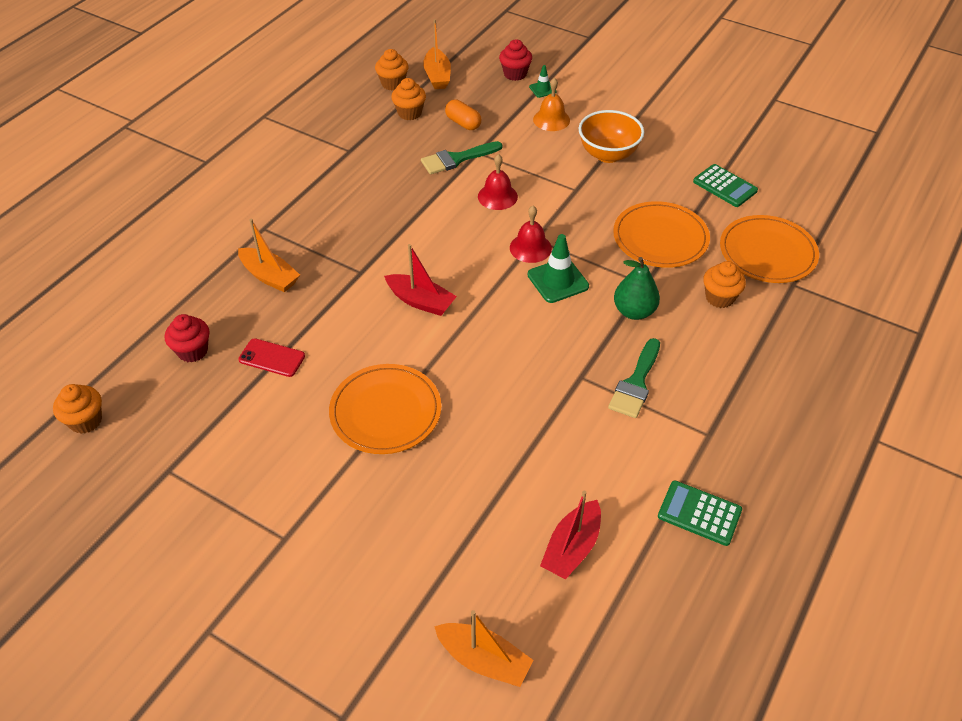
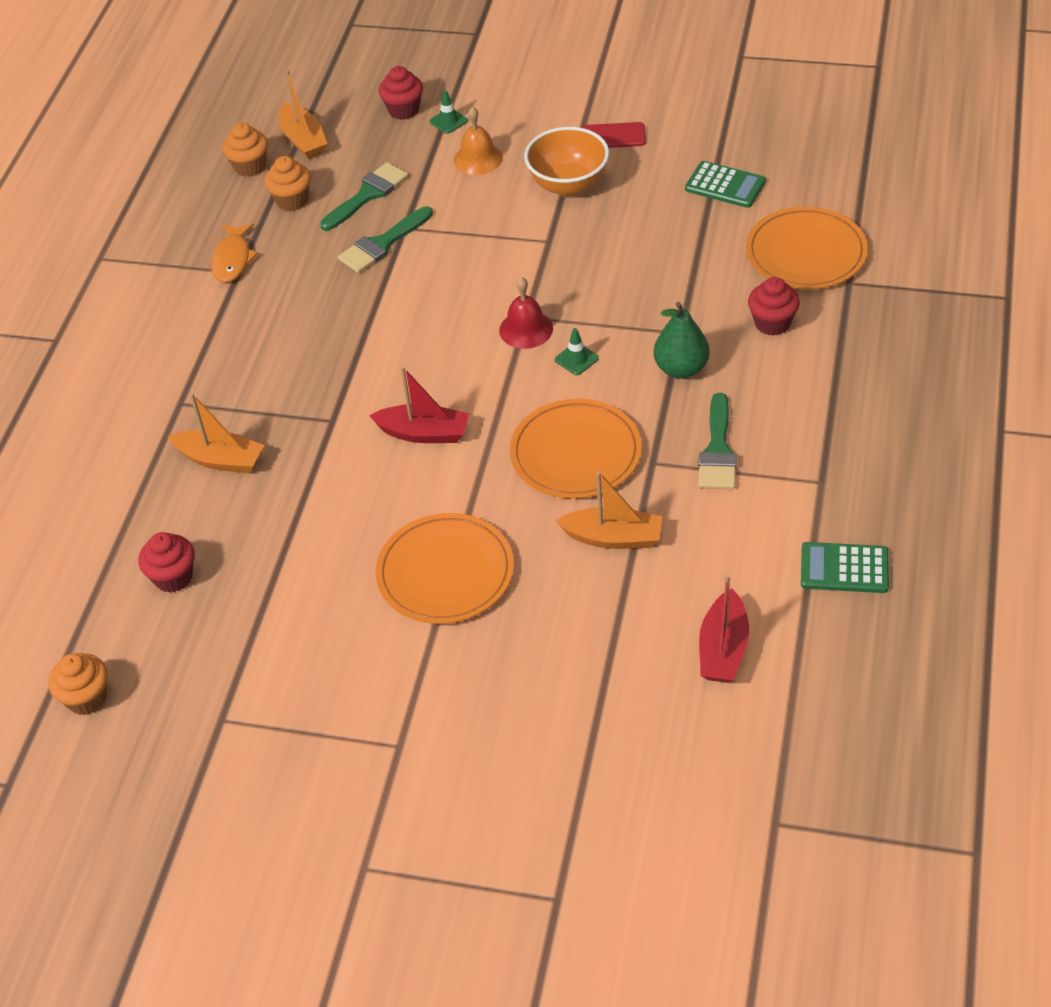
camera: 15 degrees left, 0 degrees up
(272, 358) = (276, 554): red phone -> red phone (613, 136)
(350, 141) = (232, 259): none -> orange fish
(463, 123) = (368, 194): orange capsule -> green brush
(484, 660) = (680, 792): orange boat -> orange boat (613, 537)
(497, 196) = (456, 277): red bell -> none
(558, 280) = (576, 359): green traffic cone -> green traffic cone, size x0.55
(660, 238) = (675, 272): orange plate -> orange plate (575, 453)
(719, 298) = (772, 323): orange cupcake -> red cupcake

+---+

## Work instruction
When a line in the records above holds "green", that line is to be reported.

## Expected output
(463, 123) = (368, 194): orange capsule -> green brush
(558, 280) = (576, 359): green traffic cone -> green traffic cone, size x0.55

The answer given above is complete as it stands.